• **RECORD EXTRACTS**

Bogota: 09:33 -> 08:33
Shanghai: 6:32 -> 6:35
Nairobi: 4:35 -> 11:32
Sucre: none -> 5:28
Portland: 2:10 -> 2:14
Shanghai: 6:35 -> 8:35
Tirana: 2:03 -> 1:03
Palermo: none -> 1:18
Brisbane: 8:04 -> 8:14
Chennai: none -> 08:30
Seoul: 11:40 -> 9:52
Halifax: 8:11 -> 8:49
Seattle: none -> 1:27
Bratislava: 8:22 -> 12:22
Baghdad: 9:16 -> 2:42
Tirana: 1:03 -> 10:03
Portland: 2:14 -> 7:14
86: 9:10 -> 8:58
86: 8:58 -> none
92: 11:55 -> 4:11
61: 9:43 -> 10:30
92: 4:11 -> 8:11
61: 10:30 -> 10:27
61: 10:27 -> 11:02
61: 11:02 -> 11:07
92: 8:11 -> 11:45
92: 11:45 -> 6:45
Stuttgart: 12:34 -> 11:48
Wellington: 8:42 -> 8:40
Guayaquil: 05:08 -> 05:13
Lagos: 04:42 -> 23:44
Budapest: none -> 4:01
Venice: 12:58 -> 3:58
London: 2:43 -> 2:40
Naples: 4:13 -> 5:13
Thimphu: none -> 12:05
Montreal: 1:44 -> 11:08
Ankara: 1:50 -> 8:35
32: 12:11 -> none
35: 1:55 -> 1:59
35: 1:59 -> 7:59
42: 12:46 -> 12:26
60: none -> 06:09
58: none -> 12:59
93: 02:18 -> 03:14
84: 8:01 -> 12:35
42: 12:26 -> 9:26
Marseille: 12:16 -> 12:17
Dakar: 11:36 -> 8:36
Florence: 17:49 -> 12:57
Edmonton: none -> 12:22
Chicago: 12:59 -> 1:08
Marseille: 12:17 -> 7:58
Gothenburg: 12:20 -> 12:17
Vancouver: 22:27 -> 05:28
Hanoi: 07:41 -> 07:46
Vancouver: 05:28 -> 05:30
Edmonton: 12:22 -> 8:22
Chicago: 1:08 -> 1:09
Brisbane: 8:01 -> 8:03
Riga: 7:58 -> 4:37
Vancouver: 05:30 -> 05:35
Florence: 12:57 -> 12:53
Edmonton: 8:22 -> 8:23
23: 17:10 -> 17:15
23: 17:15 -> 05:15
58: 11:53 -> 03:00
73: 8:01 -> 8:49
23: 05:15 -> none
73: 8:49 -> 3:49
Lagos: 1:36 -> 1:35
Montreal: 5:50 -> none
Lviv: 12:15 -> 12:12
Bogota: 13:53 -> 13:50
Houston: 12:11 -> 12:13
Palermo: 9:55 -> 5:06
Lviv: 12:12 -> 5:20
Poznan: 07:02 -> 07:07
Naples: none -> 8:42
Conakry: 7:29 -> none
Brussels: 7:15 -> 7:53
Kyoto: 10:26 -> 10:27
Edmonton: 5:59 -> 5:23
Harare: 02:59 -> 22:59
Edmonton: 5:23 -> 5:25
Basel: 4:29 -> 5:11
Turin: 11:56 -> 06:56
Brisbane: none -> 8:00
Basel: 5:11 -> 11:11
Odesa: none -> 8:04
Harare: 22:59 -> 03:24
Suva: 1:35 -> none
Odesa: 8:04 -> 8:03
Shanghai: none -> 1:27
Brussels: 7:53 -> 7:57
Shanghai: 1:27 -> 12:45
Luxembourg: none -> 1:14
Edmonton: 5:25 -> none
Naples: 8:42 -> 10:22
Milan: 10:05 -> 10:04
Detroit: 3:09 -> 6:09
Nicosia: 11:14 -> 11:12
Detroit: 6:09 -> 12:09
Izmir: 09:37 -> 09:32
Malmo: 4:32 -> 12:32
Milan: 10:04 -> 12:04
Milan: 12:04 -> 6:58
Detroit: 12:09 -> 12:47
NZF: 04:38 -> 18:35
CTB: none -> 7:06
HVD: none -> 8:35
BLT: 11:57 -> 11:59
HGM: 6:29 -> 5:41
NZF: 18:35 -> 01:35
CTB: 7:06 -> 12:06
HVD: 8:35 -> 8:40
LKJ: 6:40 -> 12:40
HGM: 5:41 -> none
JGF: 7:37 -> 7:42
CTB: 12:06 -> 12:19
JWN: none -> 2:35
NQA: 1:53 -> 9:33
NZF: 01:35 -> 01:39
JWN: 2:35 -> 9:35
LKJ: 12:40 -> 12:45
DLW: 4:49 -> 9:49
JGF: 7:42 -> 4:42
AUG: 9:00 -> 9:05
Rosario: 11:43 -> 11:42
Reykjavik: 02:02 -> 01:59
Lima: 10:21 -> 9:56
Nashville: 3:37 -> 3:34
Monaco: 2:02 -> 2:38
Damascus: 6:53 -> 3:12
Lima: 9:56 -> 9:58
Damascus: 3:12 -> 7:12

• **INSTRUCTION**
Write out the data word for word, from its first line through the line containing "Gothenburg: 12:20 -> 12:17". Include both of those lines.

• **FULL SOLUTION**
Bogota: 09:33 -> 08:33
Shanghai: 6:32 -> 6:35
Nairobi: 4:35 -> 11:32
Sucre: none -> 5:28
Portland: 2:10 -> 2:14
Shanghai: 6:35 -> 8:35
Tirana: 2:03 -> 1:03
Palermo: none -> 1:18
Brisbane: 8:04 -> 8:14
Chennai: none -> 08:30
Seoul: 11:40 -> 9:52
Halifax: 8:11 -> 8:49
Seattle: none -> 1:27
Bratislava: 8:22 -> 12:22
Baghdad: 9:16 -> 2:42
Tirana: 1:03 -> 10:03
Portland: 2:14 -> 7:14
86: 9:10 -> 8:58
86: 8:58 -> none
92: 11:55 -> 4:11
61: 9:43 -> 10:30
92: 4:11 -> 8:11
61: 10:30 -> 10:27
61: 10:27 -> 11:02
61: 11:02 -> 11:07
92: 8:11 -> 11:45
92: 11:45 -> 6:45
Stuttgart: 12:34 -> 11:48
Wellington: 8:42 -> 8:40
Guayaquil: 05:08 -> 05:13
Lagos: 04:42 -> 23:44
Budapest: none -> 4:01
Venice: 12:58 -> 3:58
London: 2:43 -> 2:40
Naples: 4:13 -> 5:13
Thimphu: none -> 12:05
Montreal: 1:44 -> 11:08
Ankara: 1:50 -> 8:35
32: 12:11 -> none
35: 1:55 -> 1:59
35: 1:59 -> 7:59
42: 12:46 -> 12:26
60: none -> 06:09
58: none -> 12:59
93: 02:18 -> 03:14
84: 8:01 -> 12:35
42: 12:26 -> 9:26
Marseille: 12:16 -> 12:17
Dakar: 11:36 -> 8:36
Florence: 17:49 -> 12:57
Edmonton: none -> 12:22
Chicago: 12:59 -> 1:08
Marseille: 12:17 -> 7:58
Gothenburg: 12:20 -> 12:17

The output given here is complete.